▶ **Problem requirements**
When a picture appears among the records, leave it out, and copy all else exactly.

►

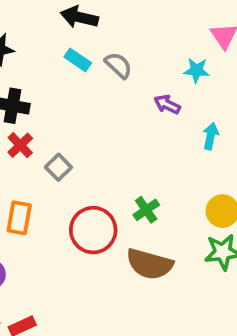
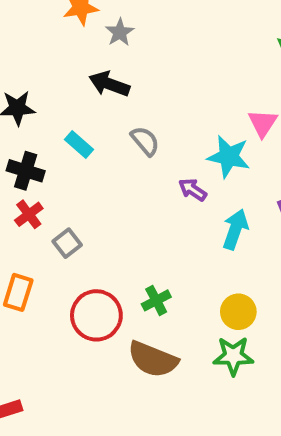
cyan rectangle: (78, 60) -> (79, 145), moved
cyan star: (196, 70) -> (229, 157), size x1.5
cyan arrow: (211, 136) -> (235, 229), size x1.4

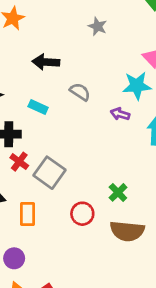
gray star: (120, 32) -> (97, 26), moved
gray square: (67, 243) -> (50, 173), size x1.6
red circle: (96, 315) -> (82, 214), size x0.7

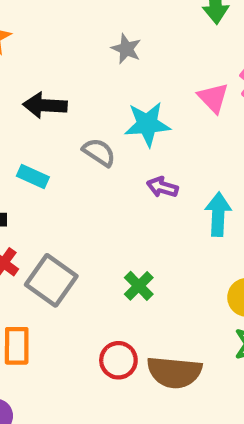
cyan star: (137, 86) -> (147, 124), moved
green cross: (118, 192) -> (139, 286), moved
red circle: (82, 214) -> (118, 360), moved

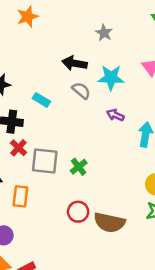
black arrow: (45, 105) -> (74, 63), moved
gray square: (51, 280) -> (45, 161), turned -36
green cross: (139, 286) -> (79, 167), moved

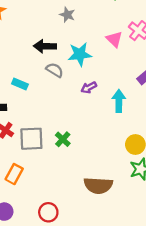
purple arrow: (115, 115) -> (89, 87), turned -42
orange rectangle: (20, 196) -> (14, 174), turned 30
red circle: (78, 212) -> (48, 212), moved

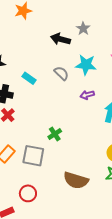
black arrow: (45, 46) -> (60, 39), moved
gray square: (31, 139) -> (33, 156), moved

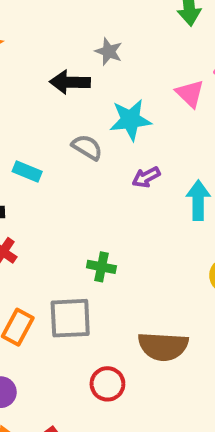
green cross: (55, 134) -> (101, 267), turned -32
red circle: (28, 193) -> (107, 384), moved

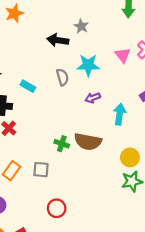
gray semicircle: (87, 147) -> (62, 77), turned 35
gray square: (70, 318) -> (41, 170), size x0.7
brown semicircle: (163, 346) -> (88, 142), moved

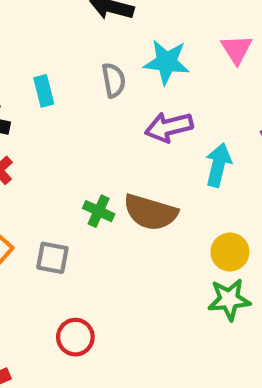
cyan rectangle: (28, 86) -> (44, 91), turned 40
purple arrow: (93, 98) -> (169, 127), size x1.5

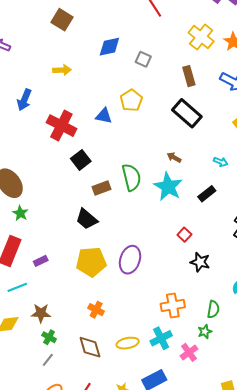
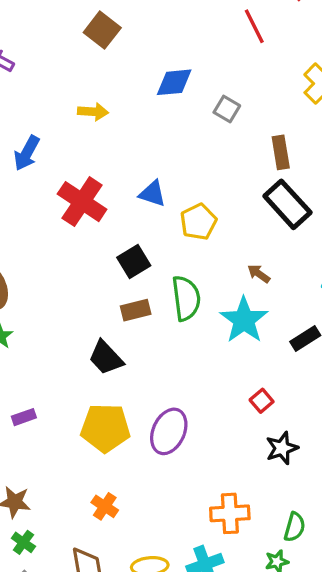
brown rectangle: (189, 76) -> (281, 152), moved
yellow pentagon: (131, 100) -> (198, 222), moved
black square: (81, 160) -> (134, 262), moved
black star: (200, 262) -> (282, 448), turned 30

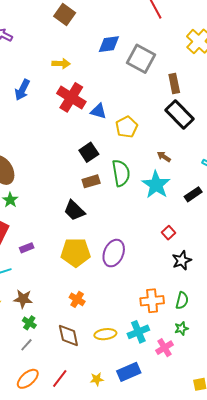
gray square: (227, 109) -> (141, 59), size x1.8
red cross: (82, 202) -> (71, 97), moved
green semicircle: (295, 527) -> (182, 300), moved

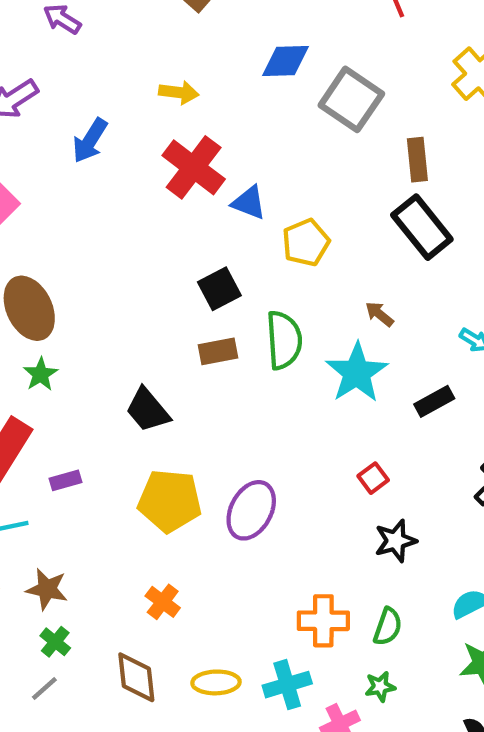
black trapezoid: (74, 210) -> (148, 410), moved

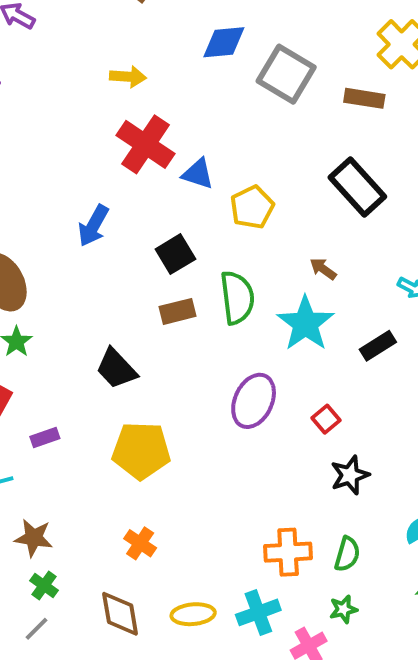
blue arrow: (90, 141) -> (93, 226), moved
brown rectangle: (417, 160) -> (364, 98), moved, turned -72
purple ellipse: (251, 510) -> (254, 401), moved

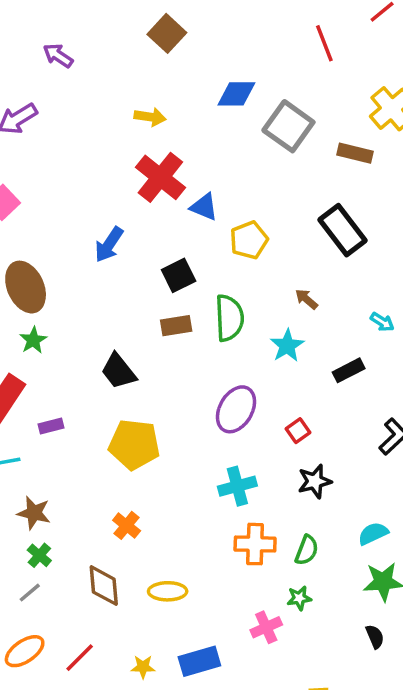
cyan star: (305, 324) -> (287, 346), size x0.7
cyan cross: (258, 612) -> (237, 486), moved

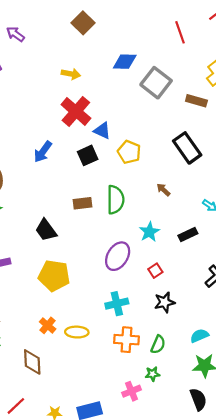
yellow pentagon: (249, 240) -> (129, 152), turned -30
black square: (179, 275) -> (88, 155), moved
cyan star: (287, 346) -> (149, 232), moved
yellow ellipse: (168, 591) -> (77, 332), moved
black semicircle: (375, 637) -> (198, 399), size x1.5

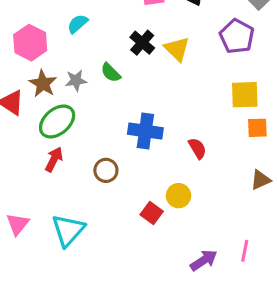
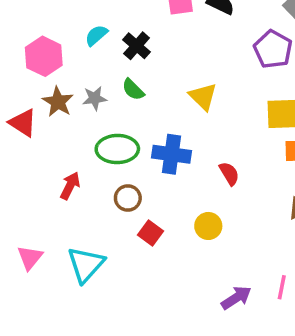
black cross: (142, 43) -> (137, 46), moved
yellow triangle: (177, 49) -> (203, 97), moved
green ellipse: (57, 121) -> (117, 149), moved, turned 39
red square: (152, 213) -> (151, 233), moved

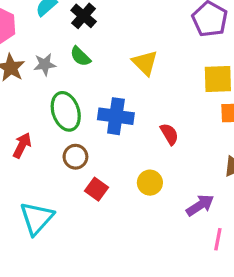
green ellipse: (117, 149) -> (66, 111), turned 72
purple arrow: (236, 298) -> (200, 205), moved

◄

▶ **Reply to the exercise**
cyan rectangle: (78, 60) -> (79, 145), moved
cyan star: (196, 70) -> (229, 157), size x1.5
cyan arrow: (211, 136) -> (235, 229), size x1.4

gray star: (120, 32) -> (97, 26), moved
gray square: (67, 243) -> (50, 173), size x1.6
red circle: (96, 315) -> (82, 214), size x0.7

cyan star: (137, 86) -> (147, 124), moved
green cross: (118, 192) -> (139, 286), moved
red circle: (82, 214) -> (118, 360), moved

black arrow: (45, 105) -> (74, 63), moved
gray square: (51, 280) -> (45, 161), turned -36
green cross: (139, 286) -> (79, 167), moved

purple arrow: (115, 115) -> (89, 87), turned -42
orange rectangle: (20, 196) -> (14, 174), turned 30
red circle: (78, 212) -> (48, 212), moved

black arrow: (45, 46) -> (60, 39), moved
gray square: (31, 139) -> (33, 156), moved

green cross: (55, 134) -> (101, 267), turned -32
red circle: (28, 193) -> (107, 384), moved

gray semicircle: (87, 147) -> (62, 77), turned 35
gray square: (70, 318) -> (41, 170), size x0.7
brown semicircle: (163, 346) -> (88, 142), moved

cyan rectangle: (28, 86) -> (44, 91), turned 40
purple arrow: (93, 98) -> (169, 127), size x1.5

brown rectangle: (189, 76) -> (281, 152), moved
yellow pentagon: (131, 100) -> (198, 222), moved
black square: (81, 160) -> (134, 262), moved
black star: (200, 262) -> (282, 448), turned 30

gray square: (227, 109) -> (141, 59), size x1.8
red cross: (82, 202) -> (71, 97), moved
green semicircle: (295, 527) -> (182, 300), moved

black trapezoid: (74, 210) -> (148, 410), moved

blue arrow: (90, 141) -> (93, 226), moved
brown rectangle: (417, 160) -> (364, 98), moved, turned -72
purple ellipse: (251, 510) -> (254, 401), moved

cyan star: (305, 324) -> (287, 346), size x0.7
cyan cross: (258, 612) -> (237, 486), moved

yellow pentagon: (249, 240) -> (129, 152), turned -30
black square: (179, 275) -> (88, 155), moved
cyan star: (287, 346) -> (149, 232), moved
yellow ellipse: (168, 591) -> (77, 332), moved
black semicircle: (375, 637) -> (198, 399), size x1.5

black cross: (142, 43) -> (137, 46), moved
yellow triangle: (177, 49) -> (203, 97), moved
green ellipse: (57, 121) -> (117, 149), moved, turned 39
red square: (152, 213) -> (151, 233), moved

green ellipse: (117, 149) -> (66, 111), turned 72
purple arrow: (236, 298) -> (200, 205), moved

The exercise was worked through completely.